-- PROVIDED DATA follows --

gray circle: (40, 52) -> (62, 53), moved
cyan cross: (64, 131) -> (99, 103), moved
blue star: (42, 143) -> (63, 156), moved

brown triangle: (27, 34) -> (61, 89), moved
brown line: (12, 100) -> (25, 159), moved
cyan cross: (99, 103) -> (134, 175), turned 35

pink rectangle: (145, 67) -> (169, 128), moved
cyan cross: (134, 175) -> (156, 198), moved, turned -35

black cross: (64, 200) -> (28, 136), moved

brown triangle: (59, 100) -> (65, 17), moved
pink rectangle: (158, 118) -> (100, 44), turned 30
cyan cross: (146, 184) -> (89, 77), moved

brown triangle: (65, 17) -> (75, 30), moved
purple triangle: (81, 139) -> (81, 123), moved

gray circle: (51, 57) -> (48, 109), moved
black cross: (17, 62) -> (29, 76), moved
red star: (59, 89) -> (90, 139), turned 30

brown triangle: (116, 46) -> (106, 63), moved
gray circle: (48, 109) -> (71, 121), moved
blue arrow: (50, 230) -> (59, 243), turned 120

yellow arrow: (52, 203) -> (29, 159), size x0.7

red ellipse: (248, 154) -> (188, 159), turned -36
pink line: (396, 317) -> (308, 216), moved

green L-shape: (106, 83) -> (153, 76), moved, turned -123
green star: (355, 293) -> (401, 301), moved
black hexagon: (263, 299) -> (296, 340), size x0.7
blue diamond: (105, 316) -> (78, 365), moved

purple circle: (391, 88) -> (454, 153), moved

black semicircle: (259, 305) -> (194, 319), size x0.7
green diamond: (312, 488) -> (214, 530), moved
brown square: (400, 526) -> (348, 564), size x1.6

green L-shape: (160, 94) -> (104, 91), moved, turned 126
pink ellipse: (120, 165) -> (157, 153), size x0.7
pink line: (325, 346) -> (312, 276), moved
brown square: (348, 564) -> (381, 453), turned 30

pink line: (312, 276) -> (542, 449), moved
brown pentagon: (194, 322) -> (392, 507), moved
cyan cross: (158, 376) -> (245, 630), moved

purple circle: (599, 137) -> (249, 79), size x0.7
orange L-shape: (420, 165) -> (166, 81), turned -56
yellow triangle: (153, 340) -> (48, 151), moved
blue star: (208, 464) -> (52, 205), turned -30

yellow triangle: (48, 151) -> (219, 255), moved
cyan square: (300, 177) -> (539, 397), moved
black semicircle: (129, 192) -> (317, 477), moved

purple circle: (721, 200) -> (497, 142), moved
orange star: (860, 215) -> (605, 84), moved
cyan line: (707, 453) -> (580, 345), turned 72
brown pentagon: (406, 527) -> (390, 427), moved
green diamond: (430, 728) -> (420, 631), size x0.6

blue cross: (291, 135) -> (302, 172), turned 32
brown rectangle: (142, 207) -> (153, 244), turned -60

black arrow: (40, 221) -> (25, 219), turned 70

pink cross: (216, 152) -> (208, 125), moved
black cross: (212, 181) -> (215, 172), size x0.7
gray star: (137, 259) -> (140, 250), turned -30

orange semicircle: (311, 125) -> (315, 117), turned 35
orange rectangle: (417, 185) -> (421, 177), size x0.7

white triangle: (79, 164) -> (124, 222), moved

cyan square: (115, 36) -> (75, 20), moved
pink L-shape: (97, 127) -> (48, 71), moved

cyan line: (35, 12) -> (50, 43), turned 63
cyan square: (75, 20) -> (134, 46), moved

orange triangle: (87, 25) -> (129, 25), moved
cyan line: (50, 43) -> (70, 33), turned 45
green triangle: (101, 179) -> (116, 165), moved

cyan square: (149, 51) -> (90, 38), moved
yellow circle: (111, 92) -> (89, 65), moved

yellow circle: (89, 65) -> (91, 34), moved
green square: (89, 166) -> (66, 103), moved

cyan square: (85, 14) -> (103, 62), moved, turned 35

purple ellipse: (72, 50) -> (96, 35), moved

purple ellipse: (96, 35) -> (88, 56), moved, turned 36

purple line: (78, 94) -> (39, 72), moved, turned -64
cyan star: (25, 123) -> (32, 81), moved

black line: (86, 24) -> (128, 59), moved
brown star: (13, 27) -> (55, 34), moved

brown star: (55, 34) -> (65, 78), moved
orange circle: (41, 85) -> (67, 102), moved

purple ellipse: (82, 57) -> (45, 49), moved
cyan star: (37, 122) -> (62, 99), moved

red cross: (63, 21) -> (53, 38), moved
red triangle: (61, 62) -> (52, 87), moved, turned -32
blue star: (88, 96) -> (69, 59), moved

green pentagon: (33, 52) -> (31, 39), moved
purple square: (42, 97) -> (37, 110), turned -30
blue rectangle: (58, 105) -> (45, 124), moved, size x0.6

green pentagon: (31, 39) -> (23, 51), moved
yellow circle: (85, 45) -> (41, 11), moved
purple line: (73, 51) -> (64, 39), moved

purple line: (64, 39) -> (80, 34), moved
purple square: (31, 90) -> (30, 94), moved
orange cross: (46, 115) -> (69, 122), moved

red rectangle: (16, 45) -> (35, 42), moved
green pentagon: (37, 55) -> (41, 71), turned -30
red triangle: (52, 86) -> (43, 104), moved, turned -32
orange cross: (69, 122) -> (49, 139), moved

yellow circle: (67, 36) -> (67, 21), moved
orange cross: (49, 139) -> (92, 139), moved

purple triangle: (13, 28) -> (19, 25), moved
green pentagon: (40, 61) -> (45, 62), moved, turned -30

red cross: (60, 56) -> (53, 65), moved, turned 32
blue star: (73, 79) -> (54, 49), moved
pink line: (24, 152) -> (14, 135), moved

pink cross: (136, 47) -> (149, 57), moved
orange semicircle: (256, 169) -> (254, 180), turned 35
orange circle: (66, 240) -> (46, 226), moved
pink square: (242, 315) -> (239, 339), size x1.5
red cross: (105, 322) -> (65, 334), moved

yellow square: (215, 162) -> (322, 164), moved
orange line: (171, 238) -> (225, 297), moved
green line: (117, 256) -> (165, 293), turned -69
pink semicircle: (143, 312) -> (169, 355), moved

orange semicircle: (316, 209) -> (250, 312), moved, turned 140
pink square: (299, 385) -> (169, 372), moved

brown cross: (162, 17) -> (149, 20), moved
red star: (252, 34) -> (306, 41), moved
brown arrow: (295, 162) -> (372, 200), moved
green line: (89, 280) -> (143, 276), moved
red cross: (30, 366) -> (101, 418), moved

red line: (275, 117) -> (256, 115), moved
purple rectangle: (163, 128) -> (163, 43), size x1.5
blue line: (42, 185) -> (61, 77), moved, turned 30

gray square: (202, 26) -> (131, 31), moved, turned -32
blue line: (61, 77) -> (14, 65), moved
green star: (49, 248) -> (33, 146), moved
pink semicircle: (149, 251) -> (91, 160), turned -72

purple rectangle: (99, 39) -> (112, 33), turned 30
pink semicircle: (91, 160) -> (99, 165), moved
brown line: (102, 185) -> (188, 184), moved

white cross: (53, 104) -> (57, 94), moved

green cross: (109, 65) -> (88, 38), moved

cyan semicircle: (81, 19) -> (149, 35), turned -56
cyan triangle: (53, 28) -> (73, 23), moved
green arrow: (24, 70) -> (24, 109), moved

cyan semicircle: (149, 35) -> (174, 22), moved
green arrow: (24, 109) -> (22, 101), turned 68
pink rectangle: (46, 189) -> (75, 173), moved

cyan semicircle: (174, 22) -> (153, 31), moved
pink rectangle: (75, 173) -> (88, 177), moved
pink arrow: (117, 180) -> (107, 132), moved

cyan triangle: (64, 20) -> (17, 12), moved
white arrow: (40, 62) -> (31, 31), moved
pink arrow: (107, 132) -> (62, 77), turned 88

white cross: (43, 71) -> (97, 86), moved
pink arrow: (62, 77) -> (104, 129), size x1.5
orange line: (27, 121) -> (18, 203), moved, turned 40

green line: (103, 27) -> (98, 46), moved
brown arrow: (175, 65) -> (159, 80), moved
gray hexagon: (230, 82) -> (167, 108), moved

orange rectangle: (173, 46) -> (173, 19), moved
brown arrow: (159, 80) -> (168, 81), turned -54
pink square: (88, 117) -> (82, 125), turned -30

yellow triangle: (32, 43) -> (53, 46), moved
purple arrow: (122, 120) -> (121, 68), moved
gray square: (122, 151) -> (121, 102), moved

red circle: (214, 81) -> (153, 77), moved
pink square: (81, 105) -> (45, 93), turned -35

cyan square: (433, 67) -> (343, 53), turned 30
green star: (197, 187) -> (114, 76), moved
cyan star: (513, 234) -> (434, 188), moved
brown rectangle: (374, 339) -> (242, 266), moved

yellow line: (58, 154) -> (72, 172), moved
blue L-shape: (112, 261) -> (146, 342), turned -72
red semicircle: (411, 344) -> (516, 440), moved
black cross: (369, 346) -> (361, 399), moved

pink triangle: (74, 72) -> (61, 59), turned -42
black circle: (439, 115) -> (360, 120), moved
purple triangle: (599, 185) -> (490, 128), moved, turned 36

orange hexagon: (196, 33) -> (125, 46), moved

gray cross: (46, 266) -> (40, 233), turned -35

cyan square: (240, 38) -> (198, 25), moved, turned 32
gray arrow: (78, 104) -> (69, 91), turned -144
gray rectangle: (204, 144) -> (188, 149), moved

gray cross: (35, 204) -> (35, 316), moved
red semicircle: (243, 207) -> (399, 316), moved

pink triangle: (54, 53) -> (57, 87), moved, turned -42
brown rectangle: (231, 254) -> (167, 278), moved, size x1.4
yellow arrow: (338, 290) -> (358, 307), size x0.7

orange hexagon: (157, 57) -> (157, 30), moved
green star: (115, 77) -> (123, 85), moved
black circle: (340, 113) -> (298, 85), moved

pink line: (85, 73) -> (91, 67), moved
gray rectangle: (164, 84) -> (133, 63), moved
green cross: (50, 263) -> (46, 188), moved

-- PROVIDED DATA concluded --

| AIM OF THE TASK |
Give again, exactly as written, every line from the first one above through the line that has "brown triangle: (59, 100) -> (65, 17), moved" in it.

| ANSWER BELOW |
gray circle: (40, 52) -> (62, 53), moved
cyan cross: (64, 131) -> (99, 103), moved
blue star: (42, 143) -> (63, 156), moved

brown triangle: (27, 34) -> (61, 89), moved
brown line: (12, 100) -> (25, 159), moved
cyan cross: (99, 103) -> (134, 175), turned 35

pink rectangle: (145, 67) -> (169, 128), moved
cyan cross: (134, 175) -> (156, 198), moved, turned -35

black cross: (64, 200) -> (28, 136), moved

brown triangle: (59, 100) -> (65, 17), moved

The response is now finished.